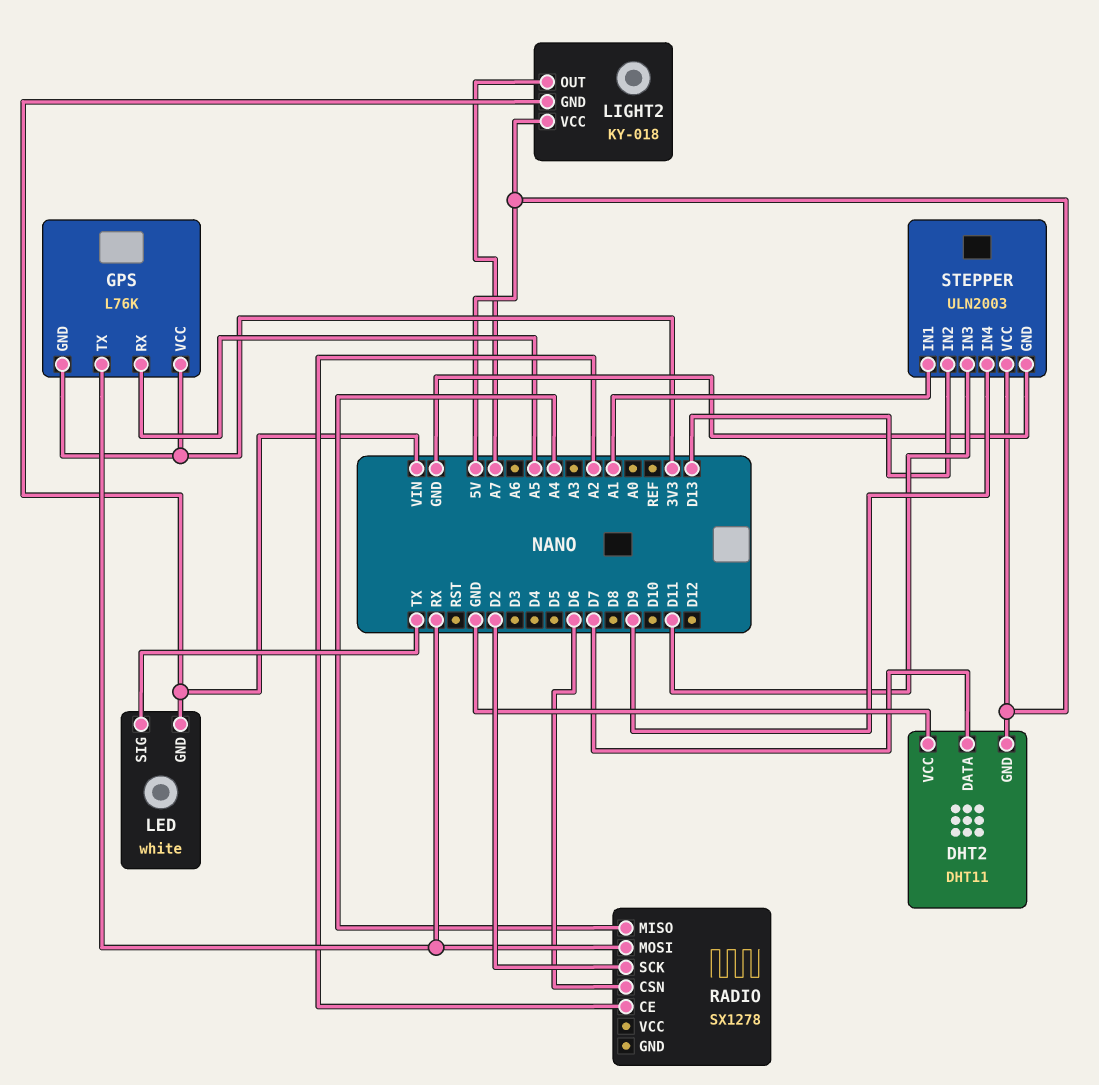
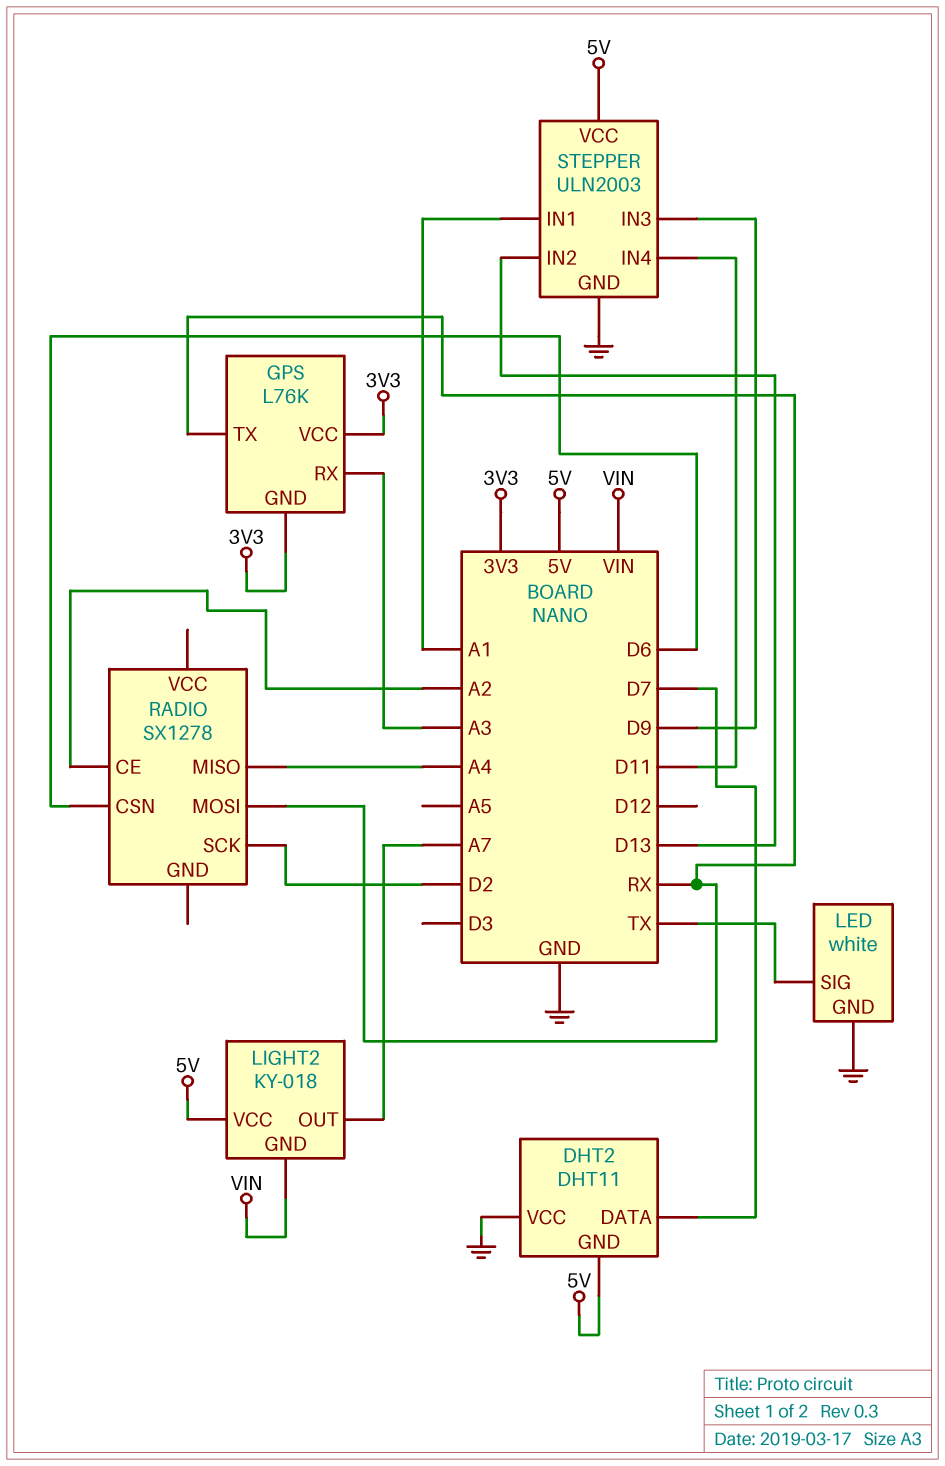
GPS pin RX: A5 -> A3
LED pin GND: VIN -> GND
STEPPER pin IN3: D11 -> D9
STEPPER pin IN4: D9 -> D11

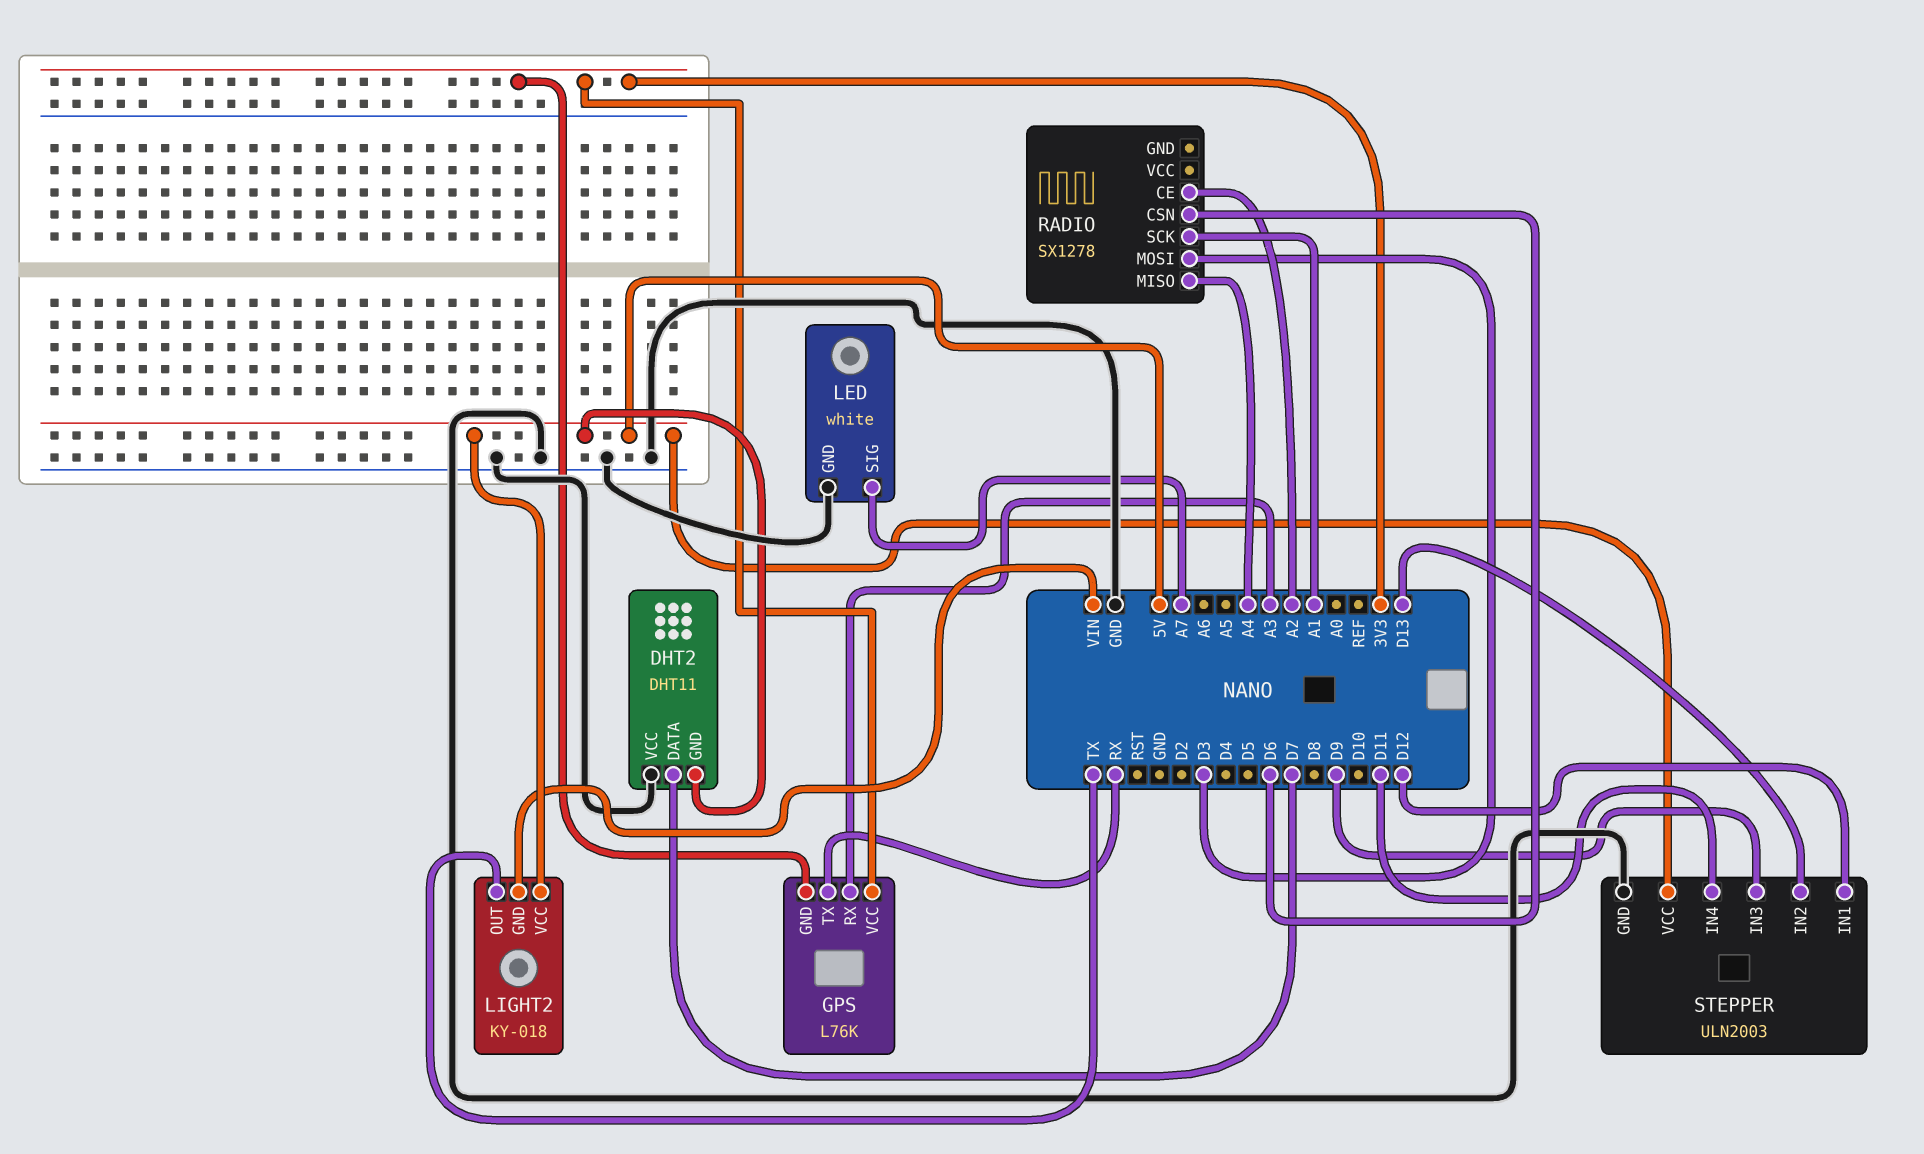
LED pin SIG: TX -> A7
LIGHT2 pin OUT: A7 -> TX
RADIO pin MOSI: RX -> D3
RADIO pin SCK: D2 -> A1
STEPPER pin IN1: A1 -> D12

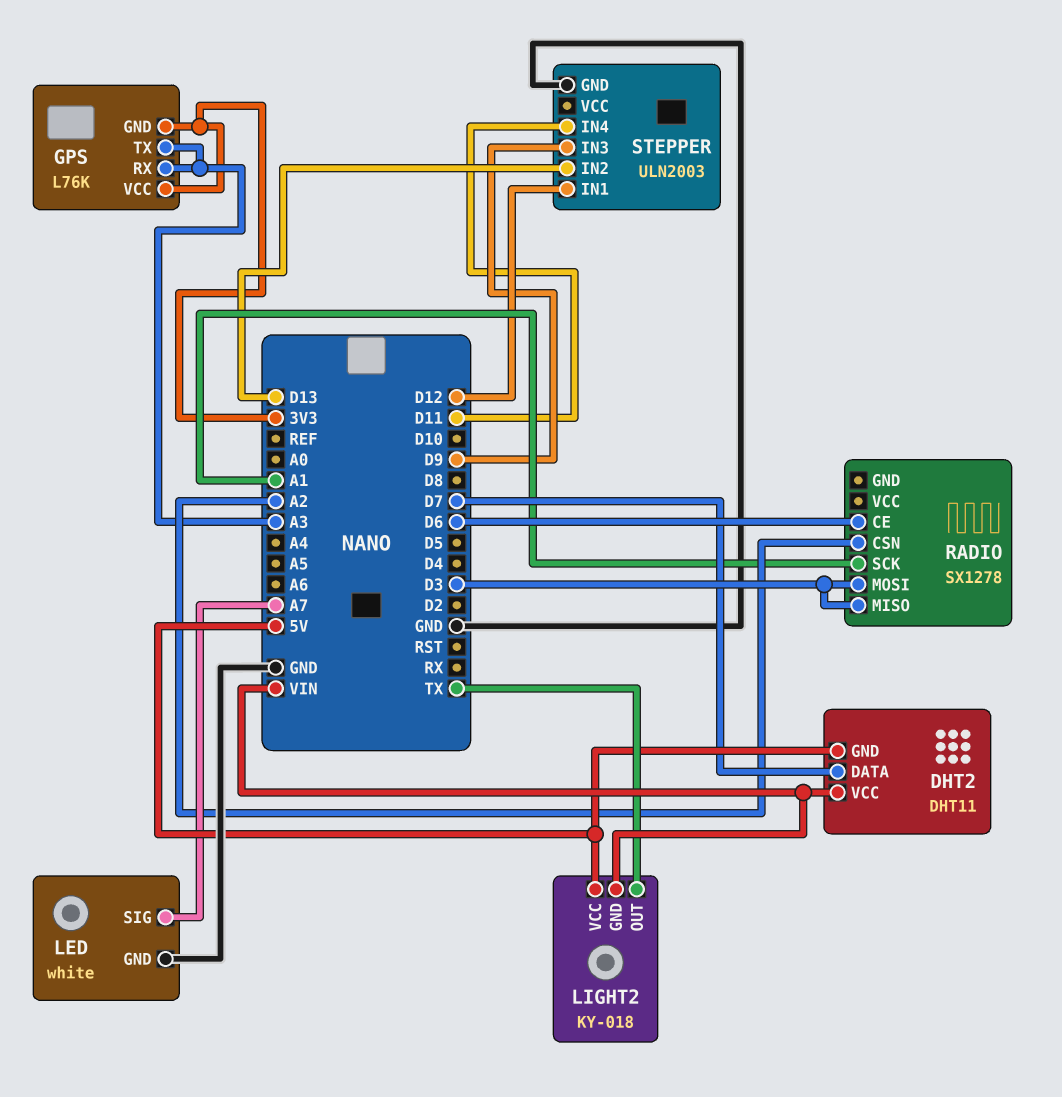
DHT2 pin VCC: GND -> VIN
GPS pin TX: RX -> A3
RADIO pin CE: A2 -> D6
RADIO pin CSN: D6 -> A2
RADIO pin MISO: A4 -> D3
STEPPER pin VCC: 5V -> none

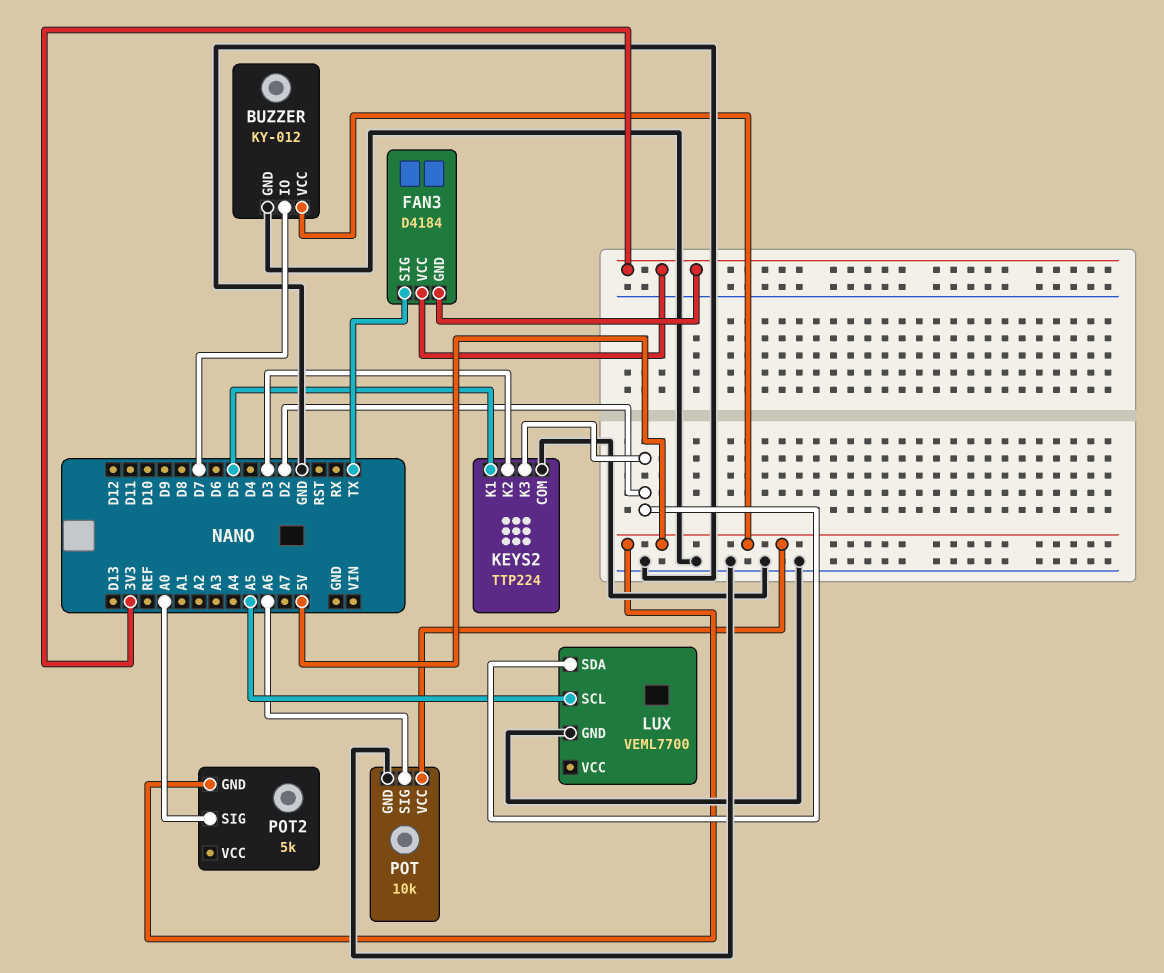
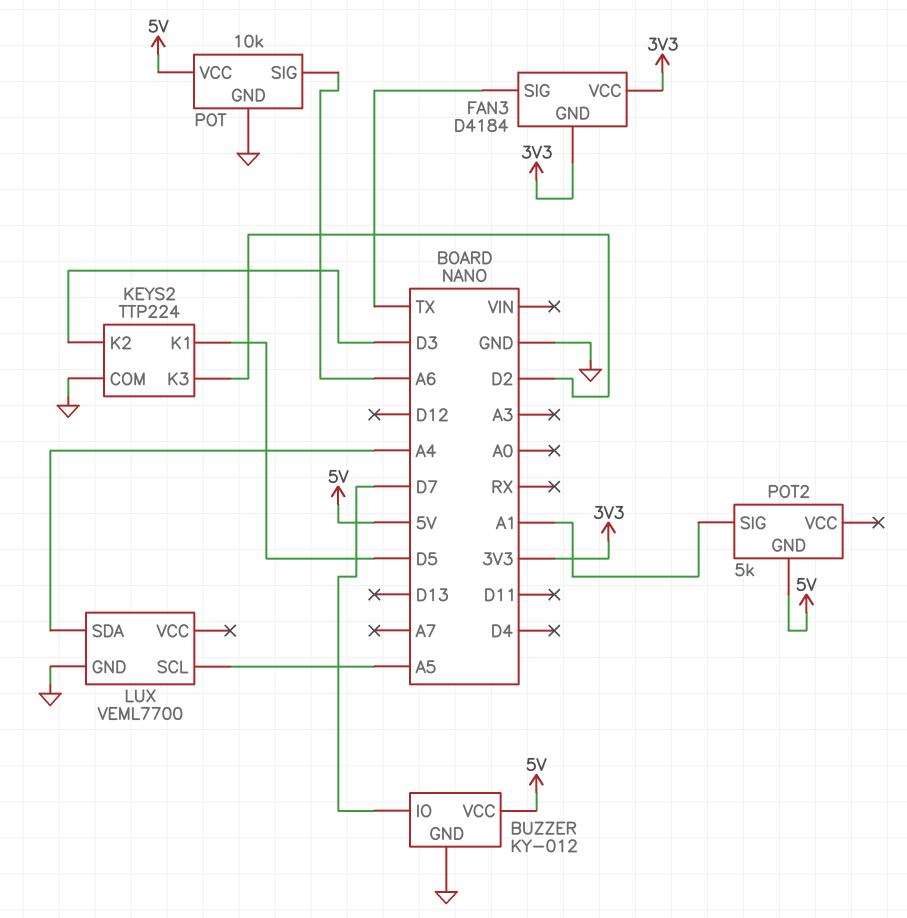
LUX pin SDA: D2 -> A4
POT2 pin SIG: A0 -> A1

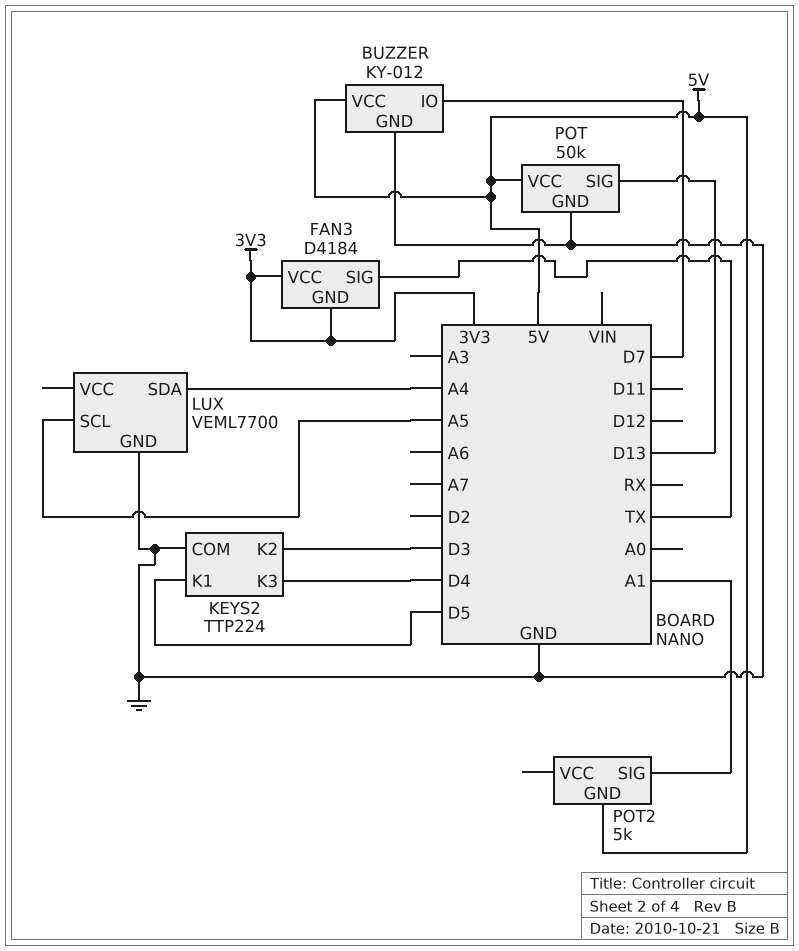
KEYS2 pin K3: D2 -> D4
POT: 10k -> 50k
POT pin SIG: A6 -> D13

#### Instructions for the task:
All entries need repeating exactly, but without the pictures.

#### Task result:
GPS pin RX: A5 -> A3
LED pin GND: VIN -> GND
STEPPER pin IN3: D11 -> D9
STEPPER pin IN4: D9 -> D11

LED pin SIG: TX -> A7
LIGHT2 pin OUT: A7 -> TX
RADIO pin MOSI: RX -> D3
RADIO pin SCK: D2 -> A1
STEPPER pin IN1: A1 -> D12

DHT2 pin VCC: GND -> VIN
GPS pin TX: RX -> A3
RADIO pin CE: A2 -> D6
RADIO pin CSN: D6 -> A2
RADIO pin MISO: A4 -> D3
STEPPER pin VCC: 5V -> none

LUX pin SDA: D2 -> A4
POT2 pin SIG: A0 -> A1

KEYS2 pin K3: D2 -> D4
POT: 10k -> 50k
POT pin SIG: A6 -> D13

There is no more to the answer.